START SUPPLIED DATA

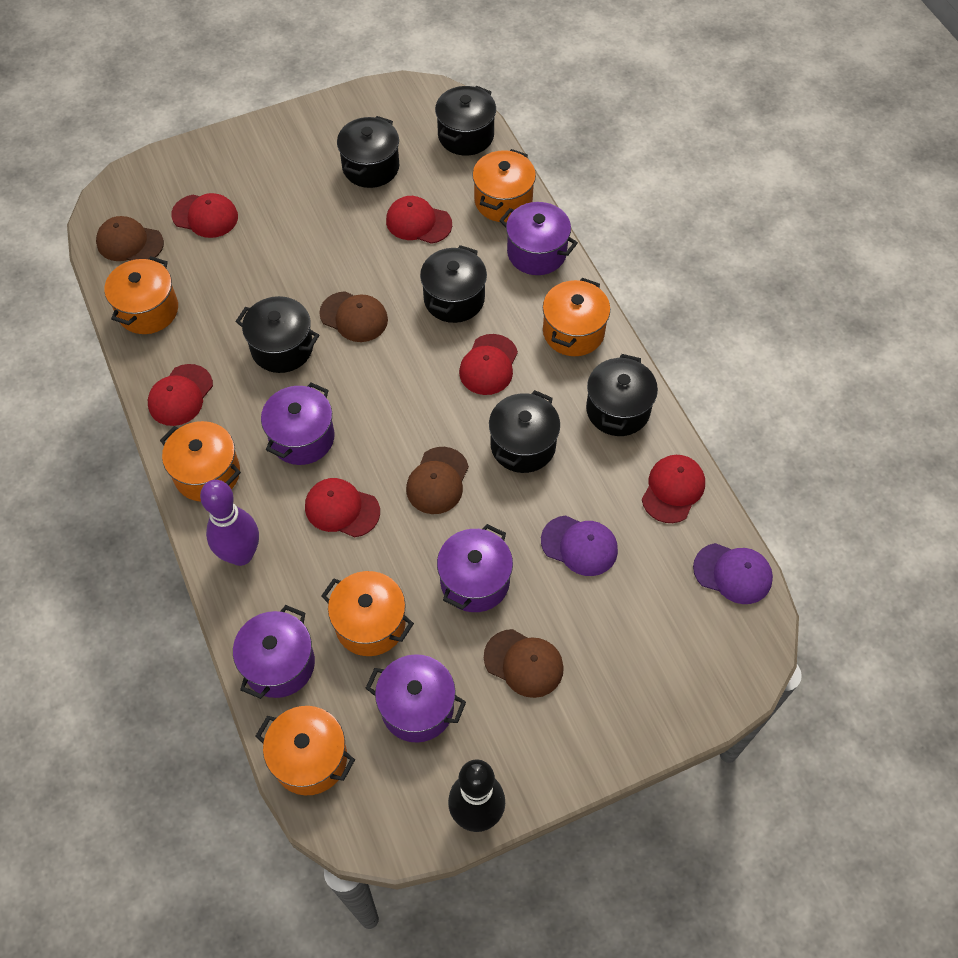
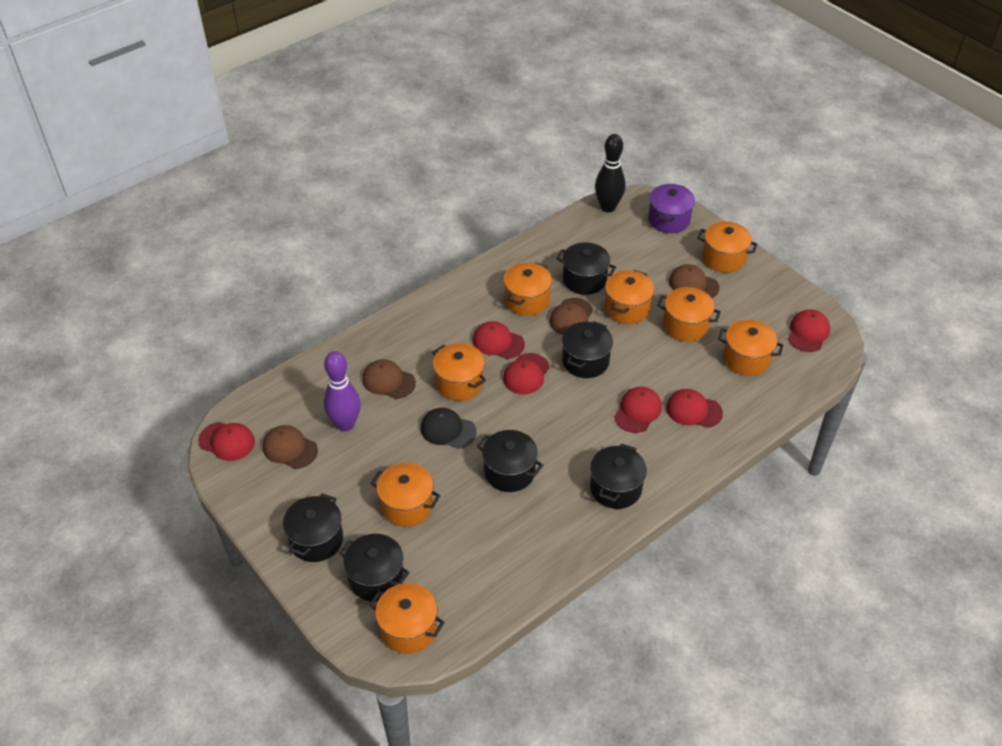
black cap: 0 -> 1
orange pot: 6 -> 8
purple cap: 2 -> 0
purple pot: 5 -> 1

END SUPPLIED DATA
START SUPPLIED DATA

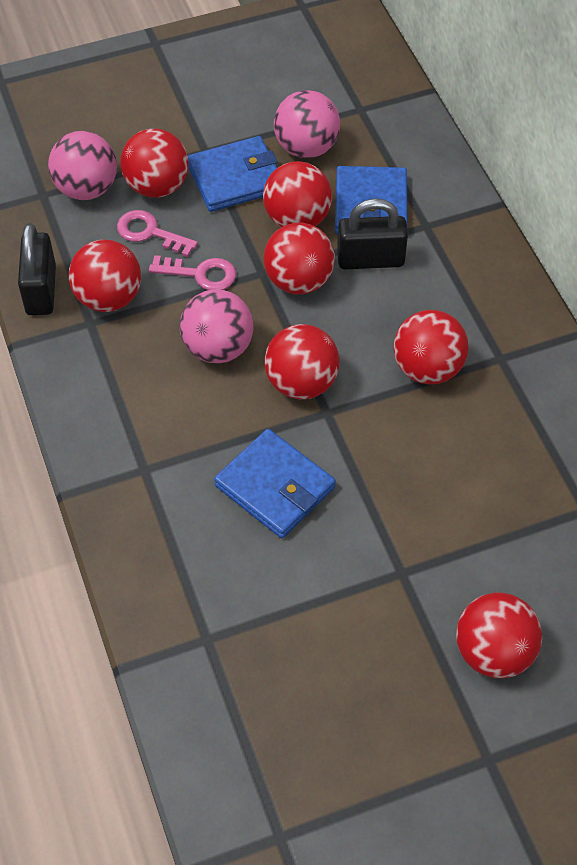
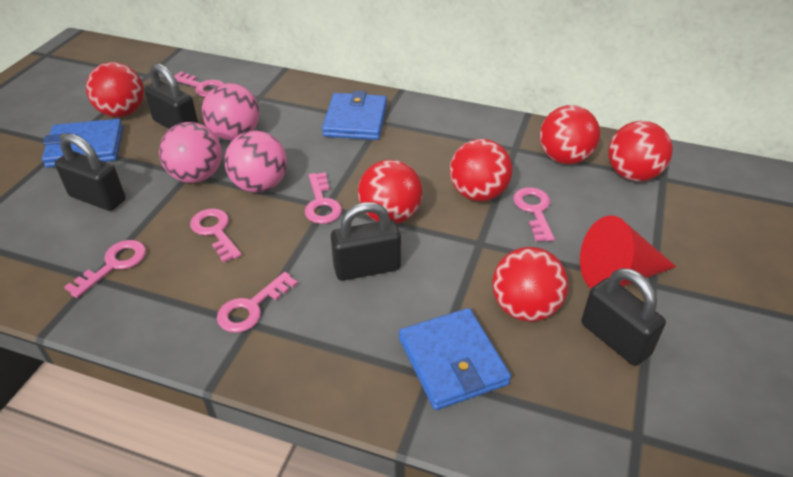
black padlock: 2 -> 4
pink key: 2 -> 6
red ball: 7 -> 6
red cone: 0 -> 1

END SUPPLIED DATA

• GOAL OF THE EXERCISE
Retype the portion of the data above that starts on the line with "black cap: 0 -> 1" and finishes on the line with "purple pot: 5 -> 1", including both of those lines.

• TASK ANSWER
black cap: 0 -> 1
orange pot: 6 -> 8
purple cap: 2 -> 0
purple pot: 5 -> 1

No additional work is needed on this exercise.